◆ PROVIDED MATERIAL:
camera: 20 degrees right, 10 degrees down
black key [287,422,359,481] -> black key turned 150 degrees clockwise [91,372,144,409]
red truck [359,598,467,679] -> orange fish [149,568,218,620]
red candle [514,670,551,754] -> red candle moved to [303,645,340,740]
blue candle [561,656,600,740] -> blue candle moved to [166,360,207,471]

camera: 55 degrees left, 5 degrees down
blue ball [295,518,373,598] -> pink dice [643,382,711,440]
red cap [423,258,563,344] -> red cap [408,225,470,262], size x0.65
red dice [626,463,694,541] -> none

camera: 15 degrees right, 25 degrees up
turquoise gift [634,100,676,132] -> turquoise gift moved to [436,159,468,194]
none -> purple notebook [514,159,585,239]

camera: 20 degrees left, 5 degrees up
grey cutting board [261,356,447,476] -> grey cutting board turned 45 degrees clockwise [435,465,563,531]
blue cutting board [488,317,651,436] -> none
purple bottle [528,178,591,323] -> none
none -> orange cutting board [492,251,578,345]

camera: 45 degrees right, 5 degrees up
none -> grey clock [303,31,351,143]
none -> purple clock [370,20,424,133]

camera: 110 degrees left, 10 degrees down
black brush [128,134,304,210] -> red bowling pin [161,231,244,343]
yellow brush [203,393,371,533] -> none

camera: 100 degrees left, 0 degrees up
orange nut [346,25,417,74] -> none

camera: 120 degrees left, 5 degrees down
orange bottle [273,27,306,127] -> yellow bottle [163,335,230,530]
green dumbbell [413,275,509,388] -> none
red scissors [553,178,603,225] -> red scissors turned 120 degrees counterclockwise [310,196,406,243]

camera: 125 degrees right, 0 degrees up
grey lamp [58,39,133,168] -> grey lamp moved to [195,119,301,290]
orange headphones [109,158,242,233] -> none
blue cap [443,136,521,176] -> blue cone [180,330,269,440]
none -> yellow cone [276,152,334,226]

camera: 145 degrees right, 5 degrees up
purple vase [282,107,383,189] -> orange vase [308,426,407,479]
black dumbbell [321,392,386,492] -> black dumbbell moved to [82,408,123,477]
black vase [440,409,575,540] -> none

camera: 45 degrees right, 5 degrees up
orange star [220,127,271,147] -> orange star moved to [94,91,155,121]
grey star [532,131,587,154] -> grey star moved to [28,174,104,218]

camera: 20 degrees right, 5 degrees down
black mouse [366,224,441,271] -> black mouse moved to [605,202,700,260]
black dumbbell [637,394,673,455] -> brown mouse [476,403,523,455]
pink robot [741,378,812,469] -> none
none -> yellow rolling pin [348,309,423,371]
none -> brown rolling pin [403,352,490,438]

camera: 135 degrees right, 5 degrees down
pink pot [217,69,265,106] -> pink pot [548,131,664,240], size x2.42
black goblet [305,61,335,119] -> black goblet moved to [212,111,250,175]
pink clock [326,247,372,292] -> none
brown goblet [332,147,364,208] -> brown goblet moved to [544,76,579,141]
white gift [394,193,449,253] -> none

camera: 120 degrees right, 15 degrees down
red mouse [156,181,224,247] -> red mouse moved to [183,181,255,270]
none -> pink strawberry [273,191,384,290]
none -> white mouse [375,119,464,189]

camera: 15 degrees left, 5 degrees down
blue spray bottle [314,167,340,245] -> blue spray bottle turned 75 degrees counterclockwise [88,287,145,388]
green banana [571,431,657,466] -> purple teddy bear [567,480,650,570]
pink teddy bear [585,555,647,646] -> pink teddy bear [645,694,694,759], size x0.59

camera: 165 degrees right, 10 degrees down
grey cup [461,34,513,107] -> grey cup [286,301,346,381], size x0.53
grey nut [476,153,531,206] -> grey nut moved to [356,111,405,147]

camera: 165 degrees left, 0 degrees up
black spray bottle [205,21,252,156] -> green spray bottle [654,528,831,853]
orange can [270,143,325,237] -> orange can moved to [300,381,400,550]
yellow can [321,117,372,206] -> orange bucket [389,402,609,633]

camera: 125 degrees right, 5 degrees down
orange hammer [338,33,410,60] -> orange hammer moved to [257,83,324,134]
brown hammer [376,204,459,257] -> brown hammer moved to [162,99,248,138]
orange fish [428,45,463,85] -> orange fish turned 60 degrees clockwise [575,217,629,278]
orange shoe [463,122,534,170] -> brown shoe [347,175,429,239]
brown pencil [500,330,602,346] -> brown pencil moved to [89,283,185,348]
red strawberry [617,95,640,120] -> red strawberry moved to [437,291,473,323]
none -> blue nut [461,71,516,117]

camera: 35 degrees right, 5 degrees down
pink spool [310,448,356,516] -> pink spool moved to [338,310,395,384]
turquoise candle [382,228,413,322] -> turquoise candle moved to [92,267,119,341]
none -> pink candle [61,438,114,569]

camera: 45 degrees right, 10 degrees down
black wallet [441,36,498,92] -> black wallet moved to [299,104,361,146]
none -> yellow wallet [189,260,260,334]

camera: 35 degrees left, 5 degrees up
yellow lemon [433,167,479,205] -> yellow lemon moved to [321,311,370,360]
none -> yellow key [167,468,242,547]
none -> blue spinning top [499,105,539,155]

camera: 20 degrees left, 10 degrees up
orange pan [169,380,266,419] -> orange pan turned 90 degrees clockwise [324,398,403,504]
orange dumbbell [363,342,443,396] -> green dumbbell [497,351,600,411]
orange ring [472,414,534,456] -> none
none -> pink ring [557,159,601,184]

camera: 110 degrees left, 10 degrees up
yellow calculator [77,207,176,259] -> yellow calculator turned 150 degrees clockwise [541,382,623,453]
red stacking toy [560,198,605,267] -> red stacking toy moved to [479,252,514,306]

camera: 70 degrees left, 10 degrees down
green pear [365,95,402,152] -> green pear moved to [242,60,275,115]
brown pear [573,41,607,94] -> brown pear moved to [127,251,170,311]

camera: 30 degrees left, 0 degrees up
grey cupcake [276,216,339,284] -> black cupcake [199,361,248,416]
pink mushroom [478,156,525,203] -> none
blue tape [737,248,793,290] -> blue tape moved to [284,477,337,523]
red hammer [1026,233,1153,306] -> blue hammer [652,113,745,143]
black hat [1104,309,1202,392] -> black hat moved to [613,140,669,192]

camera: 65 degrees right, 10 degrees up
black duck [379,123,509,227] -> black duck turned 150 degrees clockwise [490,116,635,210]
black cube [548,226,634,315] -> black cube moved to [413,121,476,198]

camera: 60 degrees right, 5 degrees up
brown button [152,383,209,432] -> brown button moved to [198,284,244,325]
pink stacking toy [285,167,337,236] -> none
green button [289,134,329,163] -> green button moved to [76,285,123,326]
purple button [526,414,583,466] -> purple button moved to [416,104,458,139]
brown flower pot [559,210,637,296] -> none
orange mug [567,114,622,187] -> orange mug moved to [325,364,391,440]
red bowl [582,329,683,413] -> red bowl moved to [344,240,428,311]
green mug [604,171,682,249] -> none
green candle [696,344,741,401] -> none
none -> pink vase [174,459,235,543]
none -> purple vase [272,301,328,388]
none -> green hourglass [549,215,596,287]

◆ TASK BRIEF: What is needed is an exact copy of the entries above, from the first line through the line holding "camera: 110 degrees left, 10 degrees down", with both of those lines kept; please give nothing else.

◆ TASK OUTPUT:
camera: 20 degrees right, 10 degrees down
black key [287,422,359,481] -> black key turned 150 degrees clockwise [91,372,144,409]
red truck [359,598,467,679] -> orange fish [149,568,218,620]
red candle [514,670,551,754] -> red candle moved to [303,645,340,740]
blue candle [561,656,600,740] -> blue candle moved to [166,360,207,471]

camera: 55 degrees left, 5 degrees down
blue ball [295,518,373,598] -> pink dice [643,382,711,440]
red cap [423,258,563,344] -> red cap [408,225,470,262], size x0.65
red dice [626,463,694,541] -> none

camera: 15 degrees right, 25 degrees up
turquoise gift [634,100,676,132] -> turquoise gift moved to [436,159,468,194]
none -> purple notebook [514,159,585,239]

camera: 20 degrees left, 5 degrees up
grey cutting board [261,356,447,476] -> grey cutting board turned 45 degrees clockwise [435,465,563,531]
blue cutting board [488,317,651,436] -> none
purple bottle [528,178,591,323] -> none
none -> orange cutting board [492,251,578,345]

camera: 45 degrees right, 5 degrees up
none -> grey clock [303,31,351,143]
none -> purple clock [370,20,424,133]

camera: 110 degrees left, 10 degrees down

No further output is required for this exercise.